What you give back should be only the lines from the one holding "MIC1 pin GND: 3V3 -> GND" through the final line of the records, each reproduced exactly.

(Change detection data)
┌──
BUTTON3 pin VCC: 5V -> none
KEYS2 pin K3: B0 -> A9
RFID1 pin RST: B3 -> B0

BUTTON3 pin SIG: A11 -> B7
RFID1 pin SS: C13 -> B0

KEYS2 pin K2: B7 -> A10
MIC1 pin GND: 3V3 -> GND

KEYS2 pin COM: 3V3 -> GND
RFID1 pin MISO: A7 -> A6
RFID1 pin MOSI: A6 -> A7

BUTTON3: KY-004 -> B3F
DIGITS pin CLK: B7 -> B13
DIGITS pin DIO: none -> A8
└──
Response below
MIC1 pin GND: 3V3 -> GND

KEYS2 pin COM: 3V3 -> GND
RFID1 pin MISO: A7 -> A6
RFID1 pin MOSI: A6 -> A7

BUTTON3: KY-004 -> B3F
DIGITS pin CLK: B7 -> B13
DIGITS pin DIO: none -> A8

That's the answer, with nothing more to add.